→ **SUPPLIED MATERIAL**
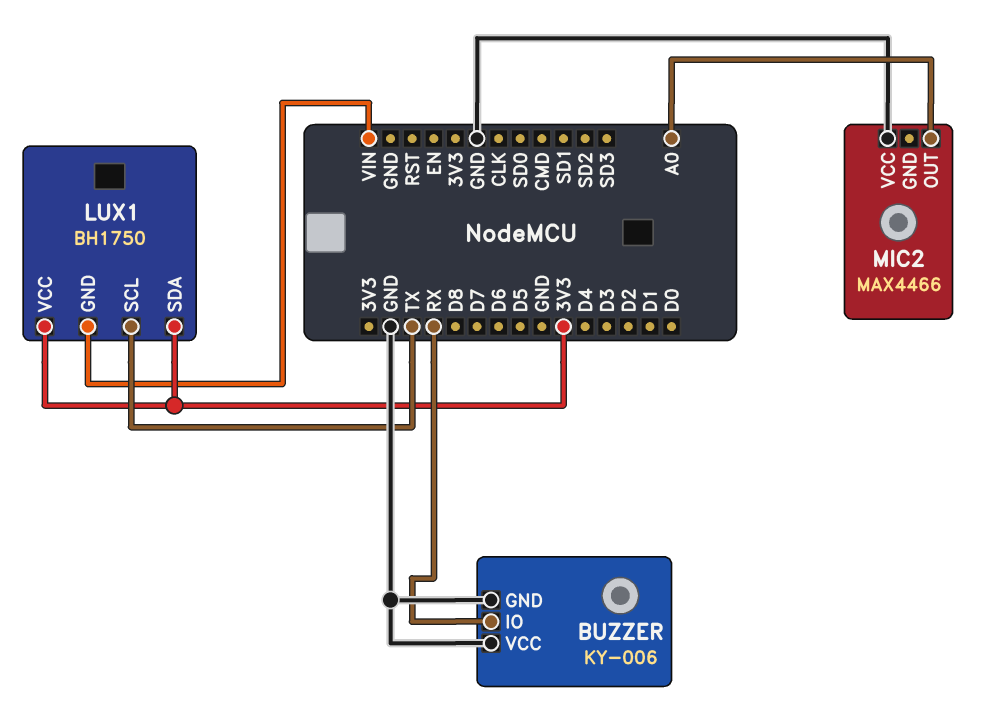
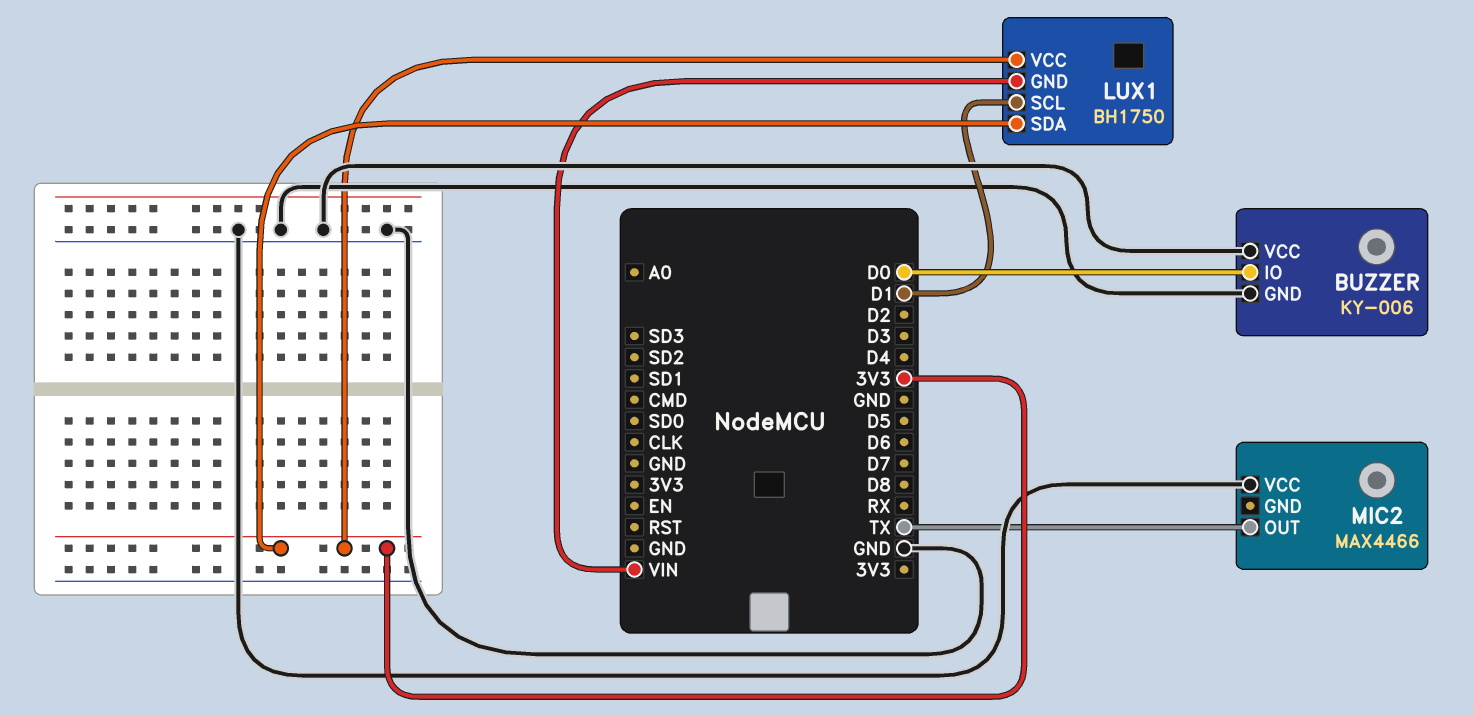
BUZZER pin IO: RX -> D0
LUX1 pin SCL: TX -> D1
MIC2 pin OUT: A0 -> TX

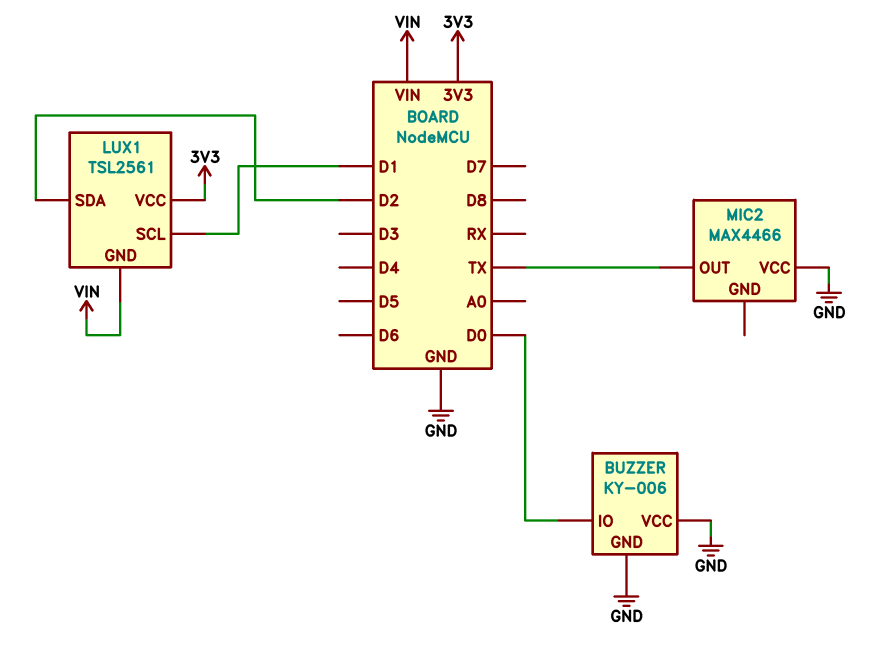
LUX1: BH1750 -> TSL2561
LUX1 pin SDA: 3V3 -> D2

→ **EXERCISE INSTRUCTIONS**
Keep the pictures out of the copy and return the rest of the data above exactly.

→ **RESULT OF THIS EXERCISE**
BUZZER pin IO: RX -> D0
LUX1 pin SCL: TX -> D1
MIC2 pin OUT: A0 -> TX

LUX1: BH1750 -> TSL2561
LUX1 pin SDA: 3V3 -> D2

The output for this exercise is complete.